Revision comparison data
::::::::

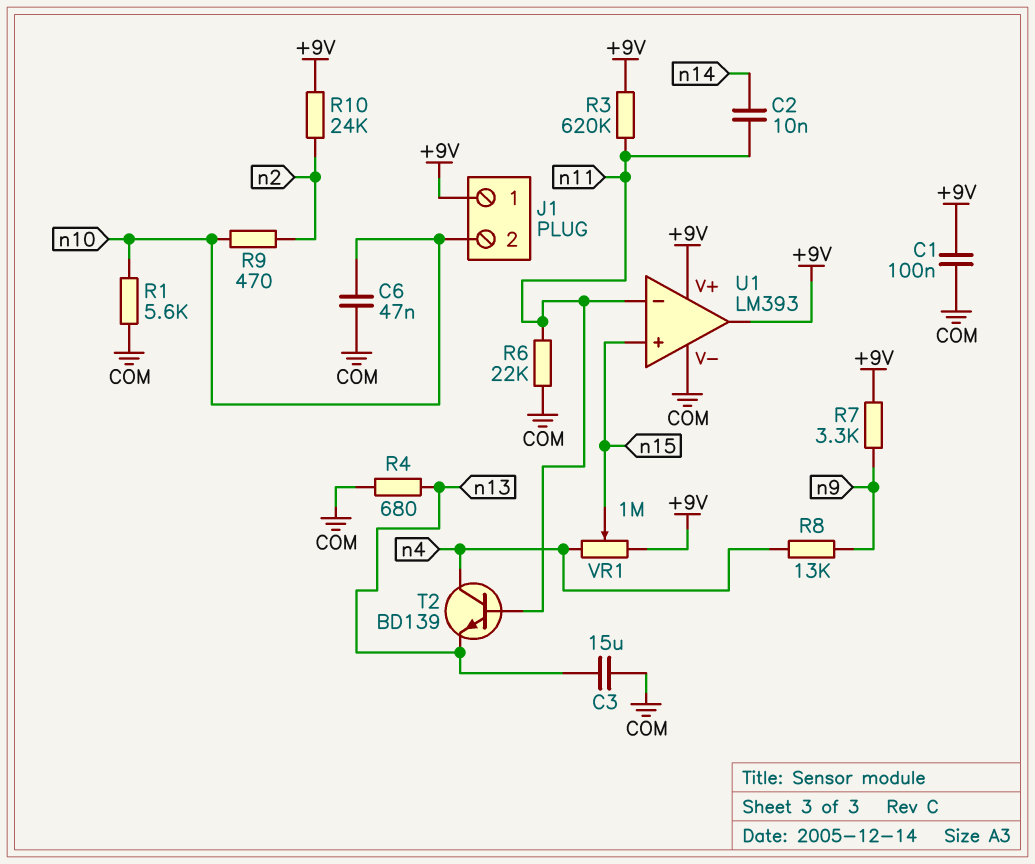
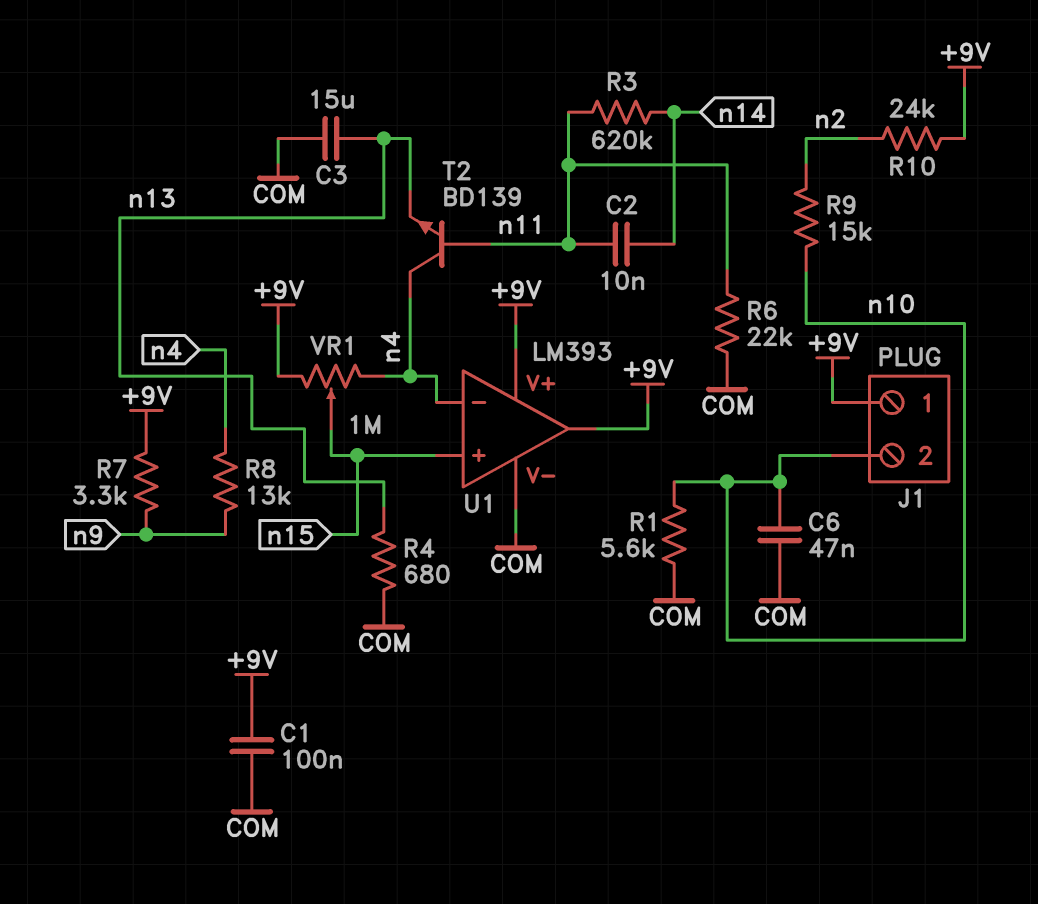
R3: 620k (+9V, n11) -> 620k (n11, n14)
R9: 470 (n2, n10) -> 15k (n2, n10)
U1 pin in-: n11 -> n4

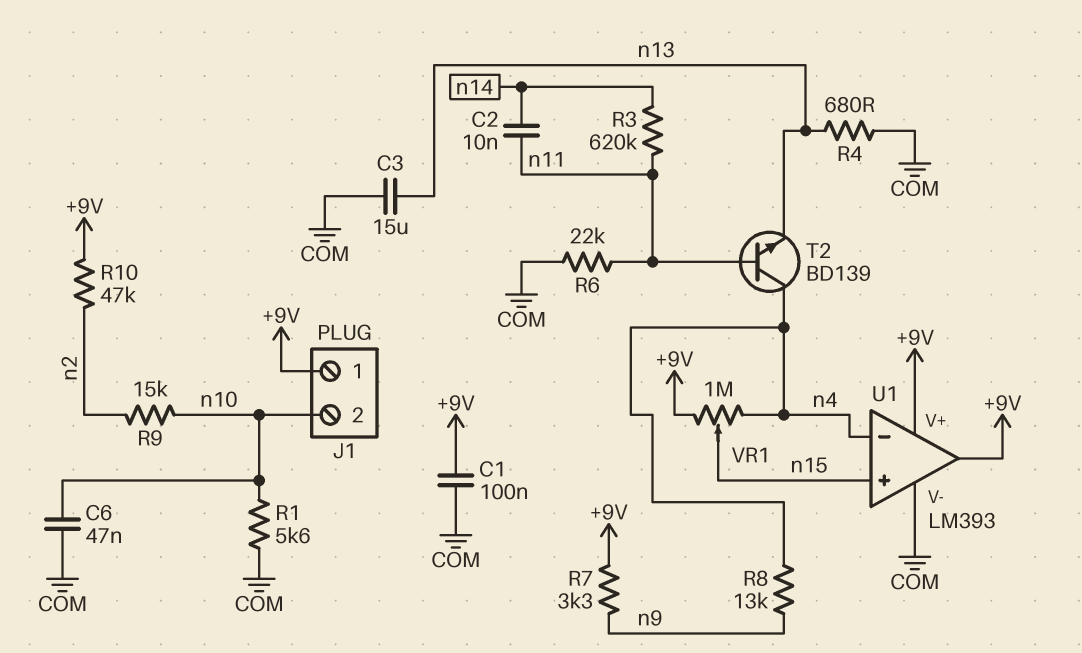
R10: 24k (+9V, n2) -> 47k (+9V, n2)

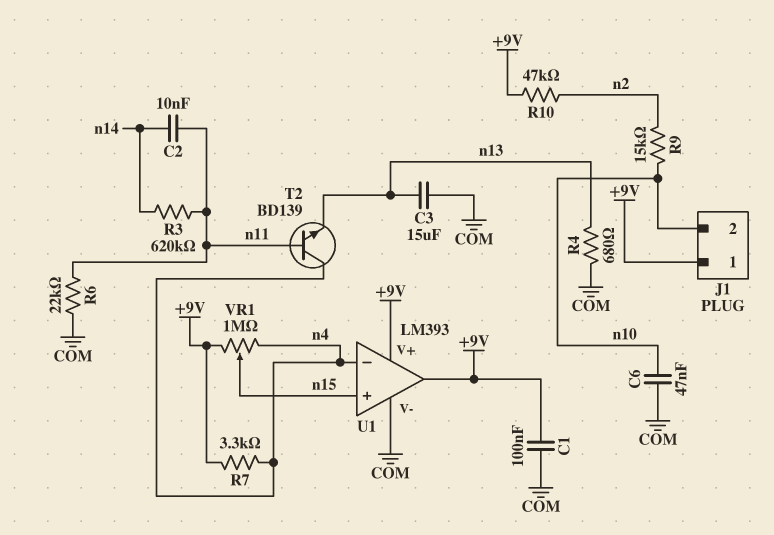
R1: 5.6k (COM, n10) -> none
R7: 3.3k (+9V, n9) -> 3.3k (+9V, n4)
R8: 13k (n4, n9) -> none

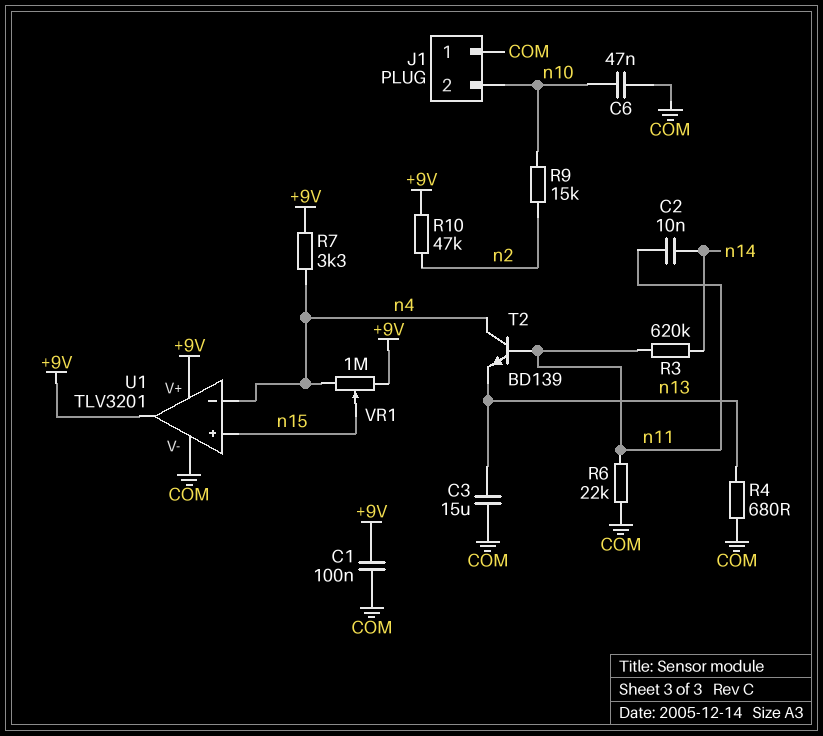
J1 pin 1: +9V -> COM
U1: LM393 -> TLV3201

::::::::

- [Task description] Produce the data again character for character, with the images left out.

- [Task output]
R3: 620k (+9V, n11) -> 620k (n11, n14)
R9: 470 (n2, n10) -> 15k (n2, n10)
U1 pin in-: n11 -> n4

R10: 24k (+9V, n2) -> 47k (+9V, n2)

R1: 5.6k (COM, n10) -> none
R7: 3.3k (+9V, n9) -> 3.3k (+9V, n4)
R8: 13k (n4, n9) -> none

J1 pin 1: +9V -> COM
U1: LM393 -> TLV3201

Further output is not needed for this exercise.